■ **WHAT YOU ARE ASKED TO DO**
Starting at the line with "IMU pin INT: 12 -> A3", retype each line exactly up to and including the final line of the records below.

Version difference data:
<<<<
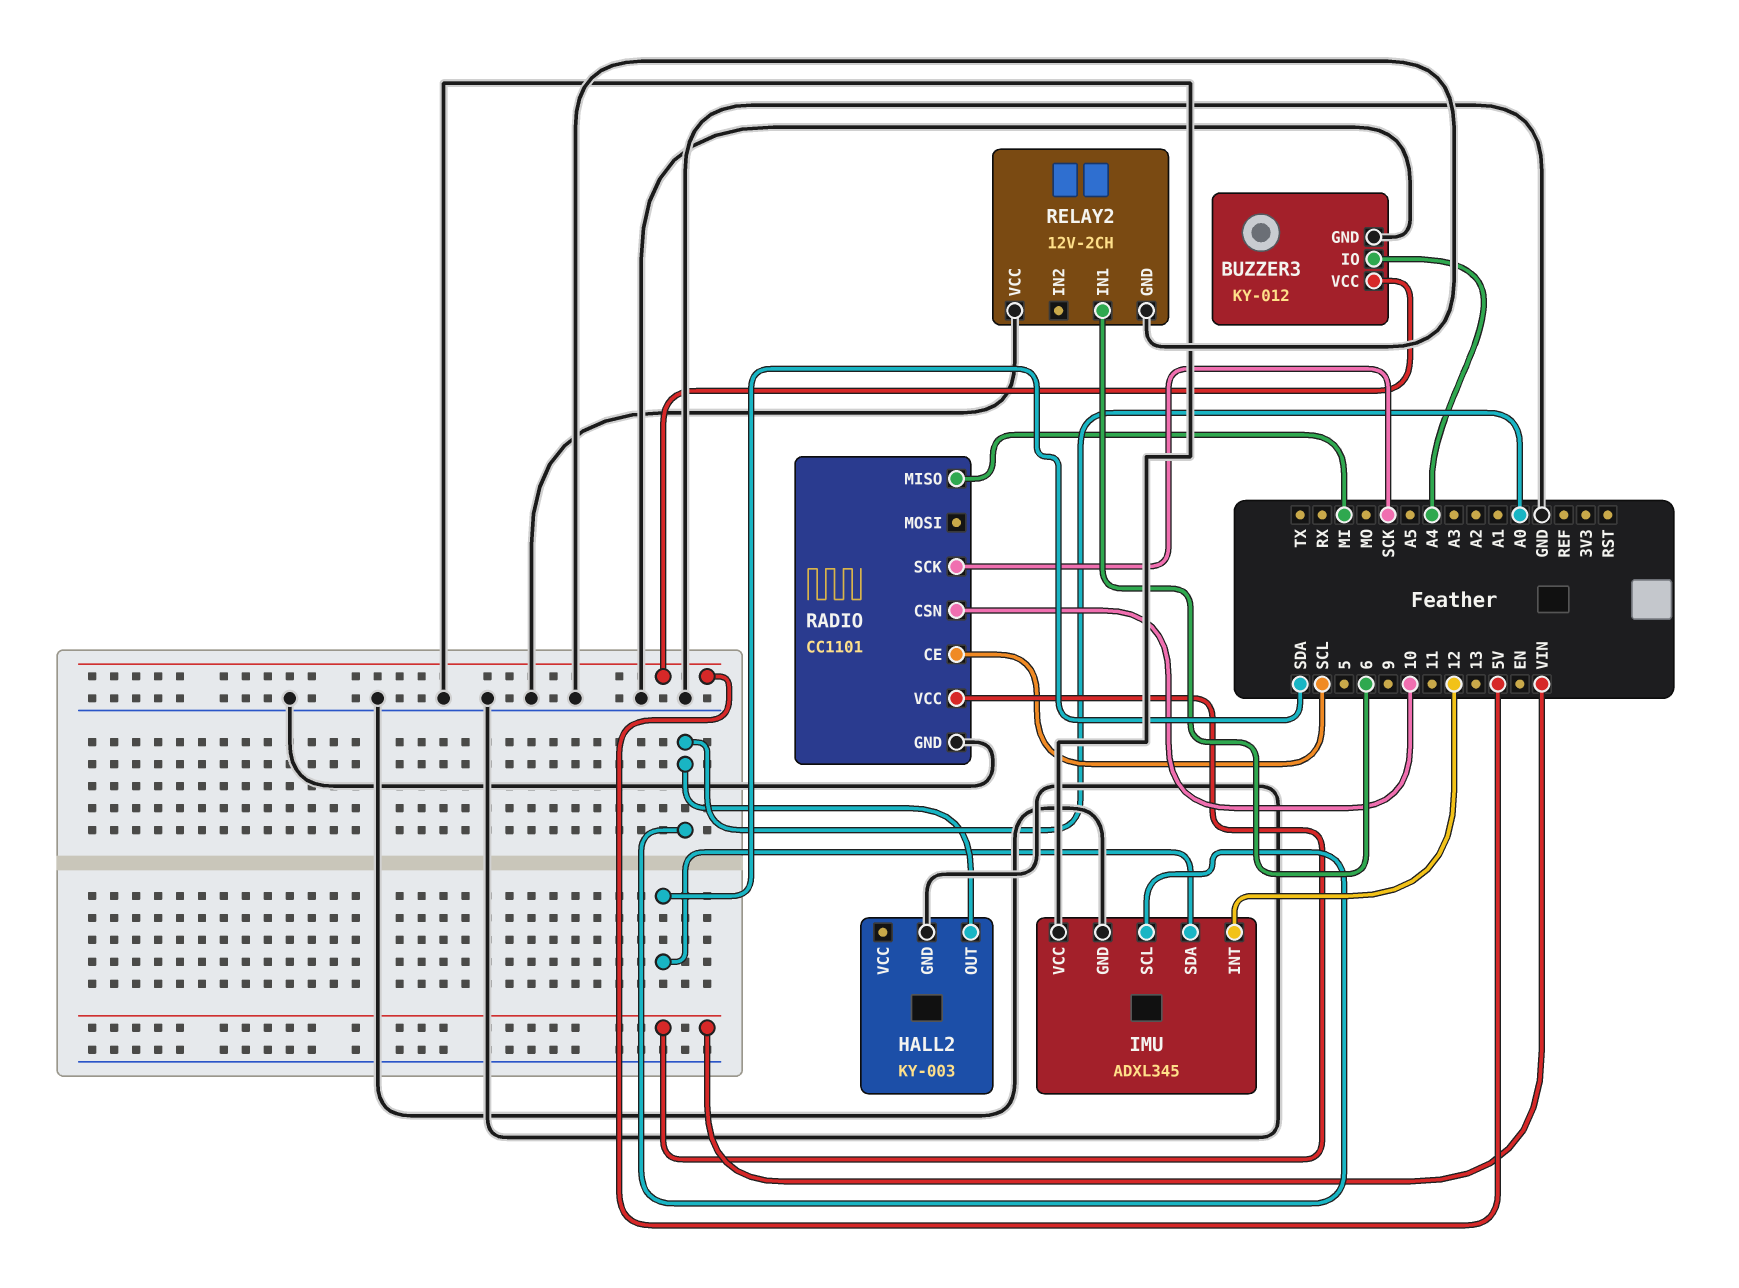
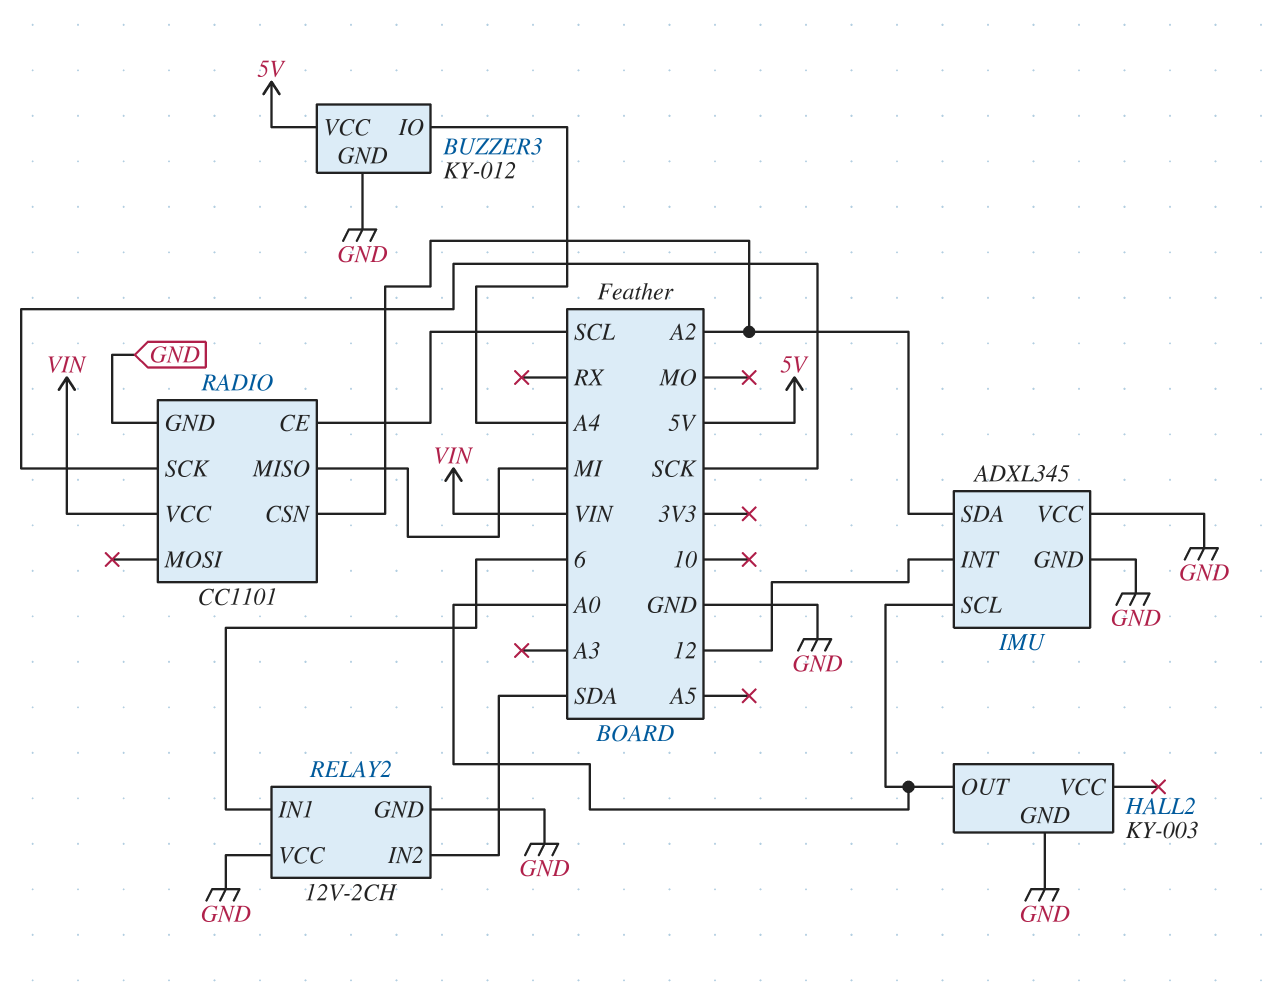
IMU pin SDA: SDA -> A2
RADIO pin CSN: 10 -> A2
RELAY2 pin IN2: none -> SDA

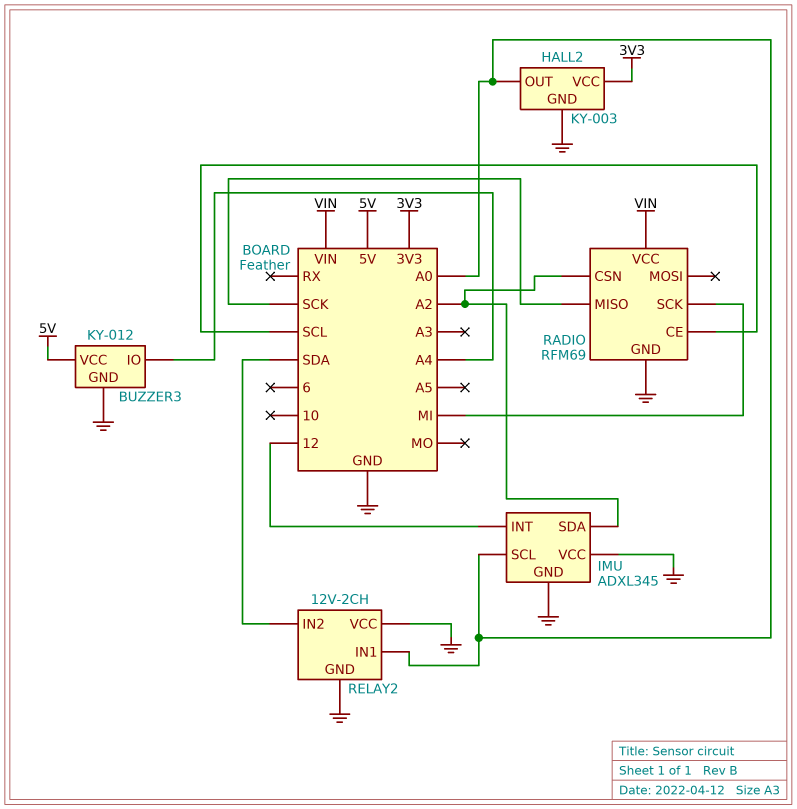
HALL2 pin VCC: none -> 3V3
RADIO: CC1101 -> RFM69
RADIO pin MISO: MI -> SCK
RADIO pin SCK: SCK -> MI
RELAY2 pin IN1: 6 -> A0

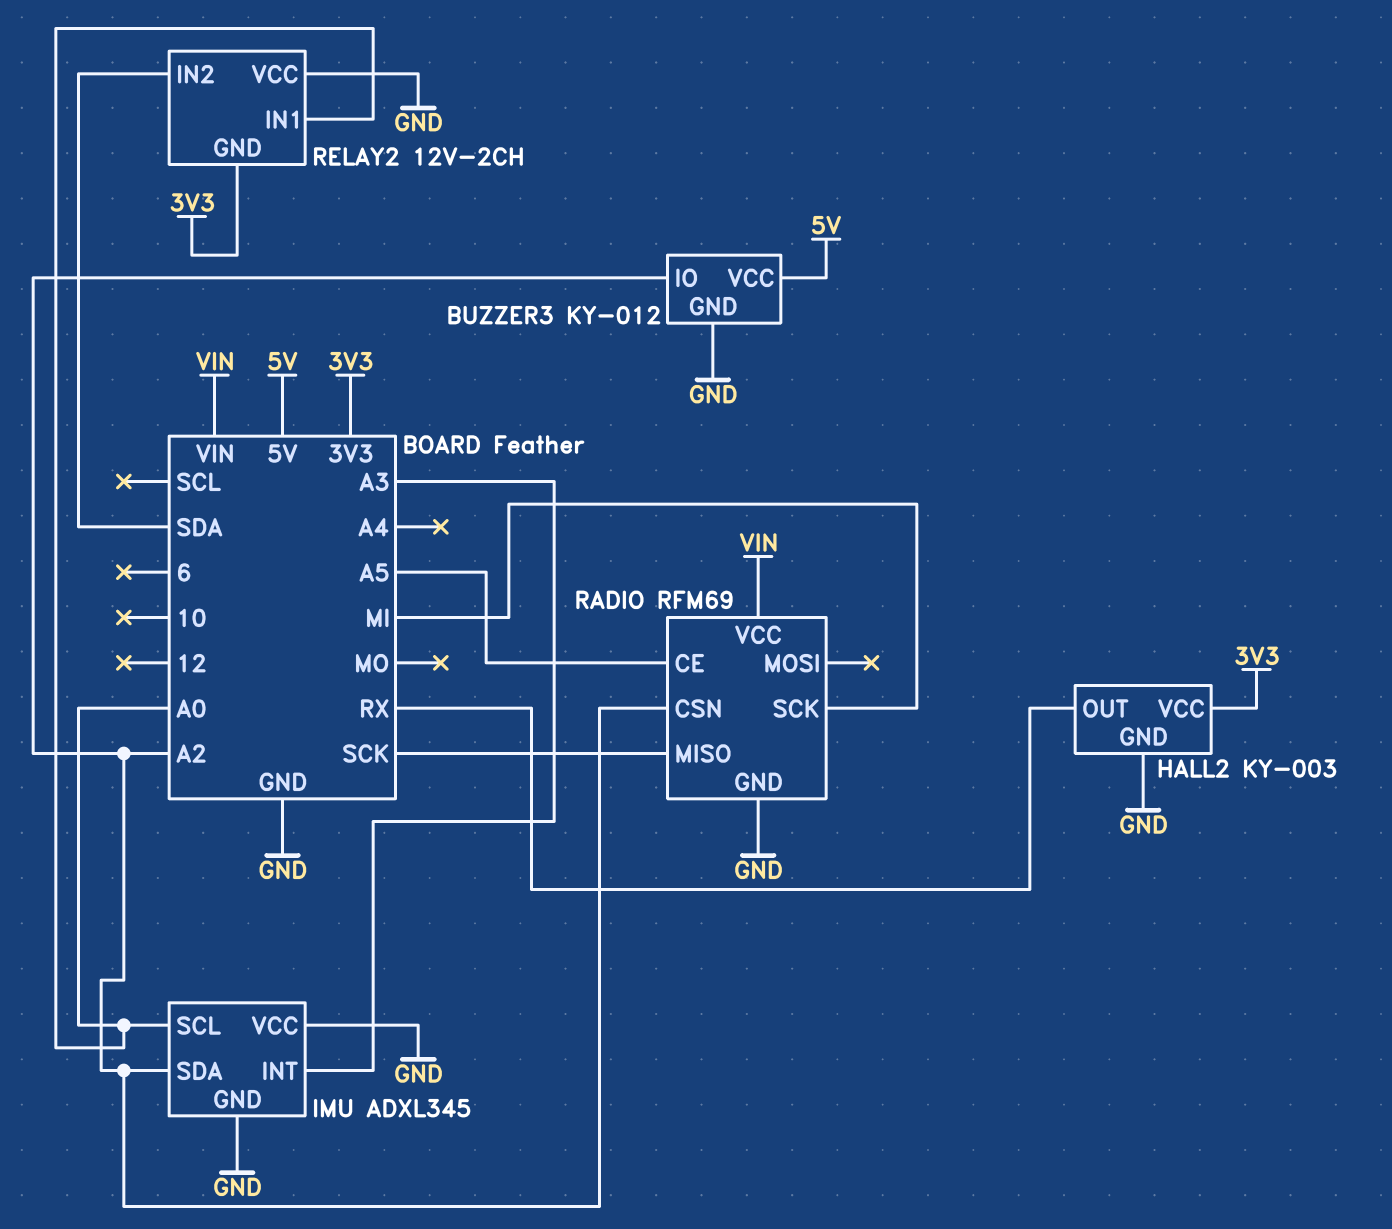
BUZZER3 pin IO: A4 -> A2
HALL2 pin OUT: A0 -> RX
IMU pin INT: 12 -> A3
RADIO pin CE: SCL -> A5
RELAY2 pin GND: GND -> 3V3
>>>>
■ **EXERCISE SOLUTION**
IMU pin INT: 12 -> A3
RADIO pin CE: SCL -> A5
RELAY2 pin GND: GND -> 3V3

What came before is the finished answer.